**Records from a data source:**
· · · ·
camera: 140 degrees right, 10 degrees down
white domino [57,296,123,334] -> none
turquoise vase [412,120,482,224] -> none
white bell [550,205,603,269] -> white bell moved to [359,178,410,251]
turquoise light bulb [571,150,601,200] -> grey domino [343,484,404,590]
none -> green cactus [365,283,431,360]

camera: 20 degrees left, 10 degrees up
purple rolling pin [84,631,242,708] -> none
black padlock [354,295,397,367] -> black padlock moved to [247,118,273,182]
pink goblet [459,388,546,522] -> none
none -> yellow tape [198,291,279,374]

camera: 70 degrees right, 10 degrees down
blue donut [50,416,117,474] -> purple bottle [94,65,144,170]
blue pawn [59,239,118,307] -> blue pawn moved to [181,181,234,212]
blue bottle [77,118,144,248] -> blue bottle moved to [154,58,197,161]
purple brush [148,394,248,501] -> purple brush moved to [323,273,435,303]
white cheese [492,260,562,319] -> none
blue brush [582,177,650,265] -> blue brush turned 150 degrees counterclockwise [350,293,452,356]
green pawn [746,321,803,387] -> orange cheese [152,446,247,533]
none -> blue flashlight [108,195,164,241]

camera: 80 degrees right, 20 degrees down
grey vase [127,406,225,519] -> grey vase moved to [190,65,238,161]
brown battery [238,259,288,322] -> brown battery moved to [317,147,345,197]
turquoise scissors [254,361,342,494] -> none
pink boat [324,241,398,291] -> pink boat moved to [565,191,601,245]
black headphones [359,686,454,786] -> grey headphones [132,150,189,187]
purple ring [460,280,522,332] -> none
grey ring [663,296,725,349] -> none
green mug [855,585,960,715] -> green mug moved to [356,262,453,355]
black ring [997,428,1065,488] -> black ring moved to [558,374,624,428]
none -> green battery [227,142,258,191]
· · · ·
**ASSIGNMENT:** Your answer must consist solely of the lines above between the line holding "black padlock [354,295,397,367]" and the line holding "blue donut [50,416,117,474]", inclusive, copied exactly.

**ANSWER FOR THIS EXERCISE:**
black padlock [354,295,397,367] -> black padlock moved to [247,118,273,182]
pink goblet [459,388,546,522] -> none
none -> yellow tape [198,291,279,374]

camera: 70 degrees right, 10 degrees down
blue donut [50,416,117,474] -> purple bottle [94,65,144,170]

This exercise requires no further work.